▶ _Your task_
Report all lines of the data below that hold the word "bell".

▶ _Given records_
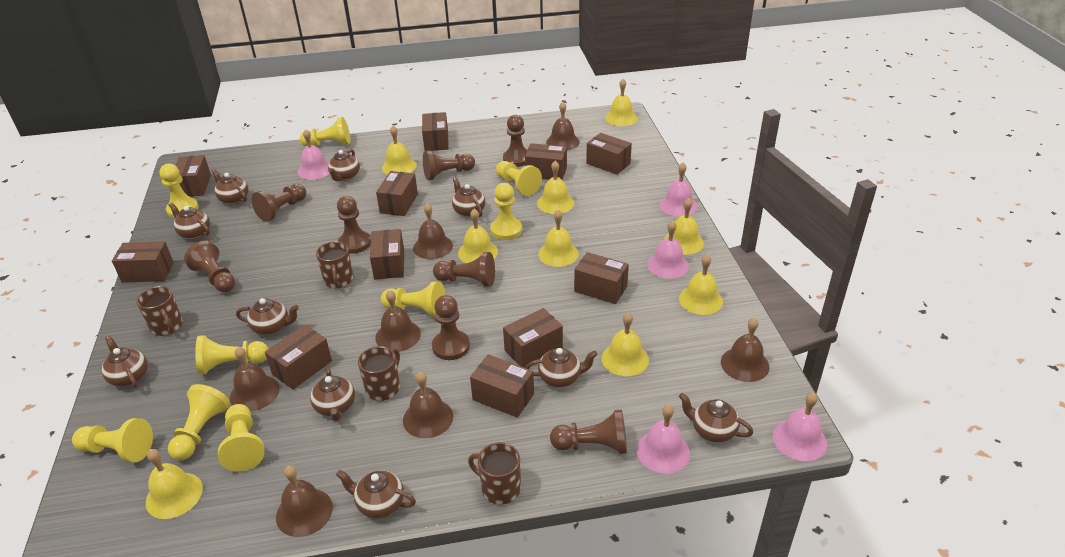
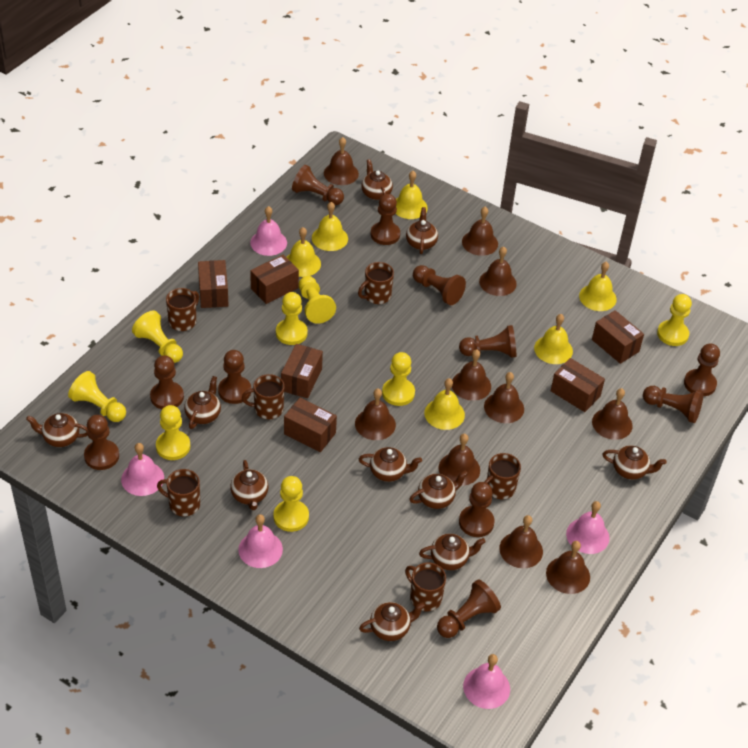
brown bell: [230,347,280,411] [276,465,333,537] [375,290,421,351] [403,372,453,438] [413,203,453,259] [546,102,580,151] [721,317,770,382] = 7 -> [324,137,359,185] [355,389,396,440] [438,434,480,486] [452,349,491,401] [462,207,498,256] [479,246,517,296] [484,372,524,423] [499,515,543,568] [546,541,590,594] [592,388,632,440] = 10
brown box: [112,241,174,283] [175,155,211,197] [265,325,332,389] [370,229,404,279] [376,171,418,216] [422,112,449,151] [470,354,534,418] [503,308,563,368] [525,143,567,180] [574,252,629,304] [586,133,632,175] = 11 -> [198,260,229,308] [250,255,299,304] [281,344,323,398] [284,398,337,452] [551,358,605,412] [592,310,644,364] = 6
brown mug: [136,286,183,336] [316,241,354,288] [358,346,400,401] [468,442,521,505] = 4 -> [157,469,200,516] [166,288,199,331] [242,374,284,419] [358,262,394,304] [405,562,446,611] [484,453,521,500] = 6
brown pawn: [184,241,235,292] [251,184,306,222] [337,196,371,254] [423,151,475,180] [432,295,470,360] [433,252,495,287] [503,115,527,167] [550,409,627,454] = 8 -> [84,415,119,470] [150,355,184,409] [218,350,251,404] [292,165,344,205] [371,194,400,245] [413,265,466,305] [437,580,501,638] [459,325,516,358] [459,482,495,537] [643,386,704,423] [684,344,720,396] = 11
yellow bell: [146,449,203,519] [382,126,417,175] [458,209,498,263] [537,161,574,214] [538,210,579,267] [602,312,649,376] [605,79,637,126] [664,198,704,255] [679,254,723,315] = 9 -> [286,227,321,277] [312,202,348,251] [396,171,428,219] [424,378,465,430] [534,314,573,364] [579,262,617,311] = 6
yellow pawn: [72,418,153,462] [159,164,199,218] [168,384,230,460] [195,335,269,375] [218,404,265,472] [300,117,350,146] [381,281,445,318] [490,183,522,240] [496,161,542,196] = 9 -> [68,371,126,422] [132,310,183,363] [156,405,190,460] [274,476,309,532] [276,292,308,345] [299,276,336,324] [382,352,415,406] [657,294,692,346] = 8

▶ _Output of the task_
brown bell: [230,347,280,411] [276,465,333,537] [375,290,421,351] [403,372,453,438] [413,203,453,259] [546,102,580,151] [721,317,770,382] = 7 -> [324,137,359,185] [355,389,396,440] [438,434,480,486] [452,349,491,401] [462,207,498,256] [479,246,517,296] [484,372,524,423] [499,515,543,568] [546,541,590,594] [592,388,632,440] = 10
yellow bell: [146,449,203,519] [382,126,417,175] [458,209,498,263] [537,161,574,214] [538,210,579,267] [602,312,649,376] [605,79,637,126] [664,198,704,255] [679,254,723,315] = 9 -> [286,227,321,277] [312,202,348,251] [396,171,428,219] [424,378,465,430] [534,314,573,364] [579,262,617,311] = 6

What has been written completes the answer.